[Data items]
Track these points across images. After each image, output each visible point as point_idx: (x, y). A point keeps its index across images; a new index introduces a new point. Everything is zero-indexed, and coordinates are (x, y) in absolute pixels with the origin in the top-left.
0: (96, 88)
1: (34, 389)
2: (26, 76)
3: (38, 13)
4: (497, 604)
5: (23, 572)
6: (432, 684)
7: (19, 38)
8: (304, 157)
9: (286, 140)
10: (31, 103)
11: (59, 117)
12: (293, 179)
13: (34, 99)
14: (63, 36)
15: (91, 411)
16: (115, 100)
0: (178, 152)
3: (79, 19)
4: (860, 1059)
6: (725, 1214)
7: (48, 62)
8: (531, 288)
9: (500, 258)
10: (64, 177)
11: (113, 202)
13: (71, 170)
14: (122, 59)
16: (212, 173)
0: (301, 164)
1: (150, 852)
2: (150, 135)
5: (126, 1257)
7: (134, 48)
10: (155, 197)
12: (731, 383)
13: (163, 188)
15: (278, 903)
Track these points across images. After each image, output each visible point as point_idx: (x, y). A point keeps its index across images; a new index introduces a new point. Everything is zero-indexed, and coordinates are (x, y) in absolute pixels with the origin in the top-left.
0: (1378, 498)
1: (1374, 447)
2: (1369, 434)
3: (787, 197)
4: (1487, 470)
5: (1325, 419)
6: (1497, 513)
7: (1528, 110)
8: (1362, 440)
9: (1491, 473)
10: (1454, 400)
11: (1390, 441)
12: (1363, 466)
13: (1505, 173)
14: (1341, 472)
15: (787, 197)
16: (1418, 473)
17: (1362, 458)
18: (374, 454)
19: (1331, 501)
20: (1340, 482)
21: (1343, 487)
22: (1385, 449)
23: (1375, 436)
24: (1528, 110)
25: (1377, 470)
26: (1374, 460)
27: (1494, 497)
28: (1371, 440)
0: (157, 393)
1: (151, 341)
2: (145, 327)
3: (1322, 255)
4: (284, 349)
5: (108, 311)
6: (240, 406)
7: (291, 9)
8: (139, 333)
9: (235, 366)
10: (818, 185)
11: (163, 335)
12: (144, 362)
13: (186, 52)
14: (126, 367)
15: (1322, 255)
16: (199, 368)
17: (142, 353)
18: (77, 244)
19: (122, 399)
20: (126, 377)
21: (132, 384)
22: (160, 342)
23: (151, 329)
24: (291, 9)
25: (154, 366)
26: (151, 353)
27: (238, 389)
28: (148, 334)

* _SHORT EXERCISE_
Rewrite the records with "top-left" changed to "upper left" everywhere it occurs, leaving every other word unchanged.

* _TASK SOLUTION_
Track these points across images. After each image, output each visible point as point_idx: (x, y). A point keeps its index across images; a new index introduces a new point. Everything is zero-indexed, and coordinates are (x, y) in absolute pixels with the origin in the upper left.
0: (96, 88)
1: (34, 389)
2: (26, 76)
3: (38, 13)
4: (497, 604)
5: (23, 572)
6: (432, 684)
7: (19, 38)
8: (304, 157)
9: (286, 140)
10: (31, 103)
11: (59, 117)
12: (293, 179)
13: (34, 99)
14: (63, 36)
15: (91, 411)
16: (115, 100)
0: (178, 152)
3: (79, 19)
4: (860, 1059)
6: (725, 1214)
7: (48, 62)
8: (531, 288)
9: (500, 258)
10: (64, 177)
11: (113, 202)
13: (71, 170)
14: (122, 59)
16: (212, 173)
0: (301, 164)
1: (150, 852)
2: (150, 135)
5: (126, 1257)
7: (134, 48)
10: (155, 197)
12: (731, 383)
13: (163, 188)
15: (278, 903)
Track these points across images. After each image, output each visible point as point_idx: (x, y). A point keeps its index across images; a new index introduces a new point. Everything is zero-indexed, and coordinates are (x, y) in absolute pixels with the origin in the upper left.
0: (1378, 498)
1: (1374, 447)
2: (1369, 434)
3: (787, 197)
4: (1487, 470)
5: (1325, 419)
6: (1497, 513)
7: (1528, 110)
8: (1362, 440)
9: (1491, 473)
10: (1454, 400)
11: (1390, 441)
12: (1363, 466)
13: (1505, 173)
14: (1341, 472)
15: (787, 197)
16: (1418, 473)
17: (1362, 458)
18: (374, 454)
19: (1331, 501)
20: (1340, 482)
21: (1343, 487)
22: (1385, 449)
23: (1375, 436)
24: (1528, 110)
25: (1377, 470)
26: (1374, 460)
27: (1494, 497)
28: (1371, 440)
0: (157, 393)
1: (151, 341)
2: (145, 327)
3: (1322, 255)
4: (284, 349)
5: (108, 311)
6: (240, 406)
7: (291, 9)
8: (139, 333)
9: (235, 366)
10: (818, 185)
11: (163, 335)
12: (144, 362)
13: (186, 52)
14: (126, 367)
15: (1322, 255)
16: (199, 368)
17: (142, 353)
18: (77, 244)
19: (122, 399)
20: (126, 377)
21: (132, 384)
22: (160, 342)
23: (151, 329)
24: (291, 9)
25: (154, 366)
26: (151, 353)
27: (238, 389)
28: (148, 334)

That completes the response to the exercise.